* What you need to do:
Using the listing below, report each line holding the string "flashlight".

* Information provided:

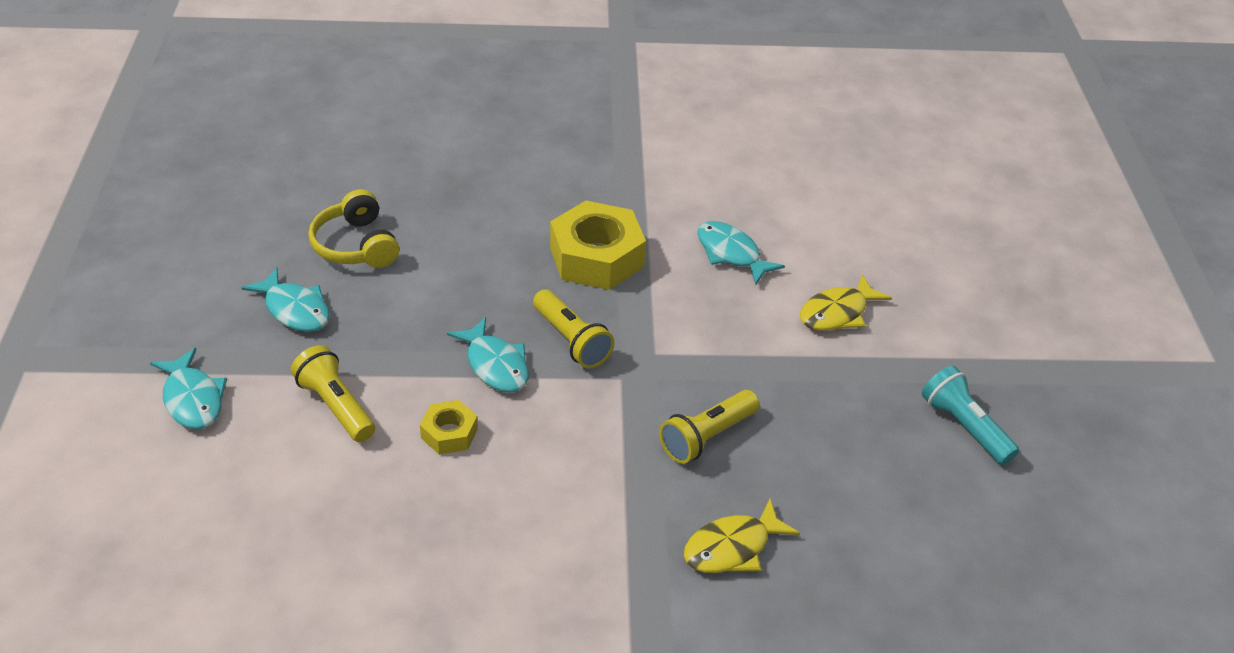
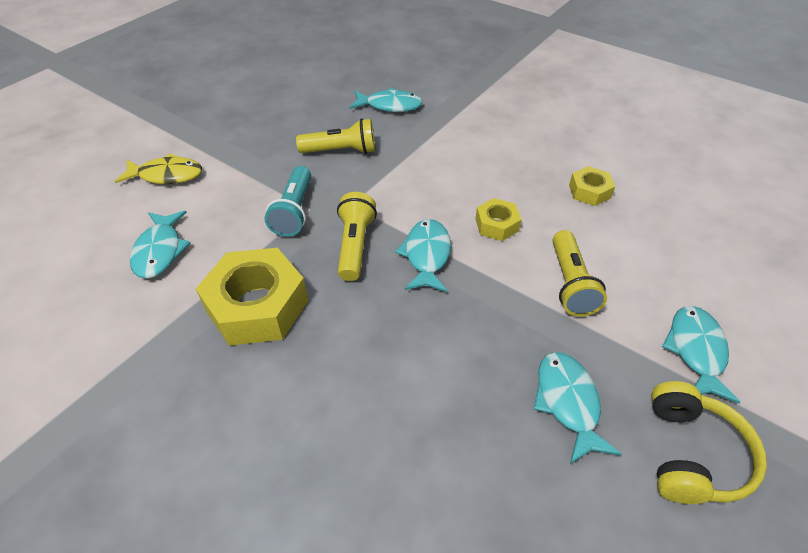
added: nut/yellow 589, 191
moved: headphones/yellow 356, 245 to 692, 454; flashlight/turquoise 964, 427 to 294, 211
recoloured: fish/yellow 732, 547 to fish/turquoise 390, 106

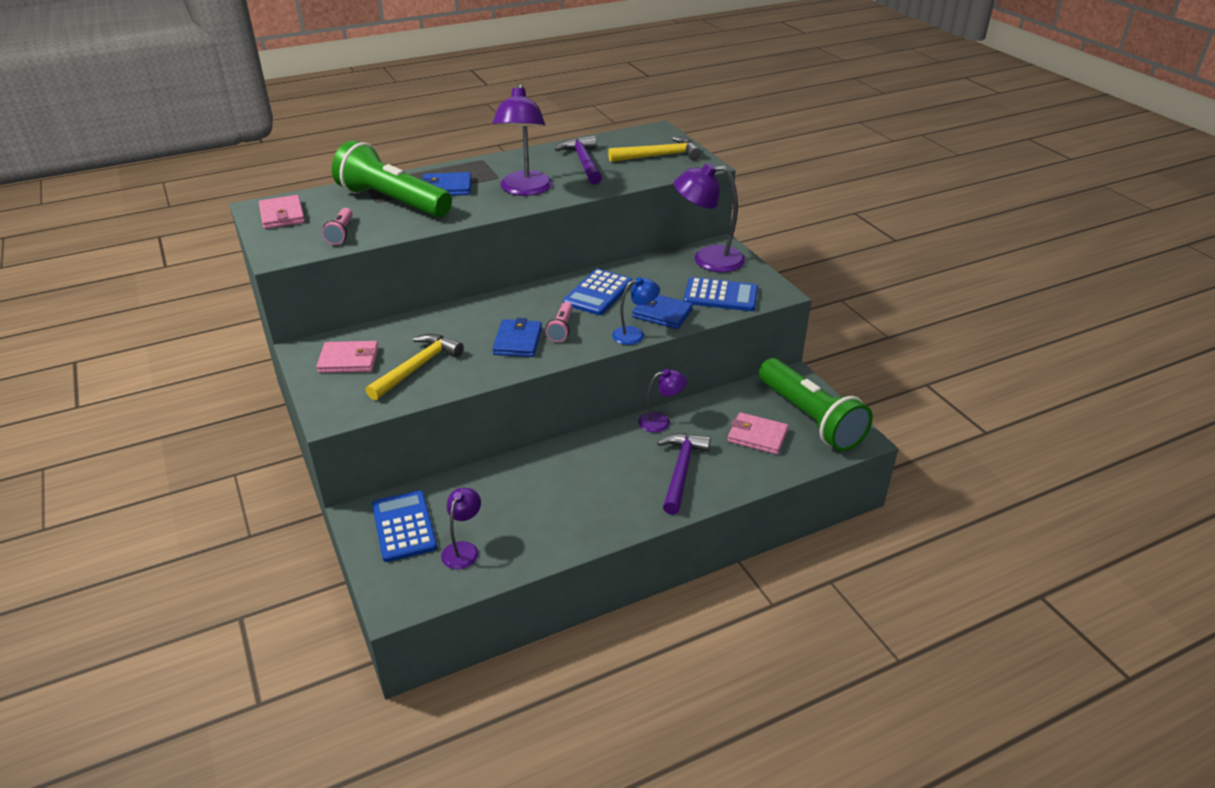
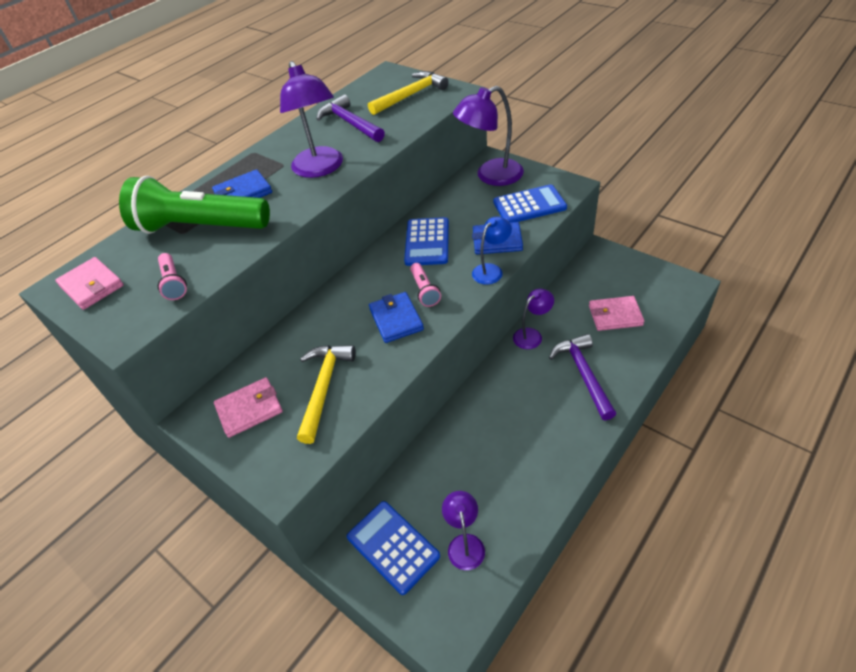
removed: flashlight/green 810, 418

* Problem solution:
moved: headphones/yellow 356, 245 to 692, 454; flashlight/turquoise 964, 427 to 294, 211
removed: flashlight/green 810, 418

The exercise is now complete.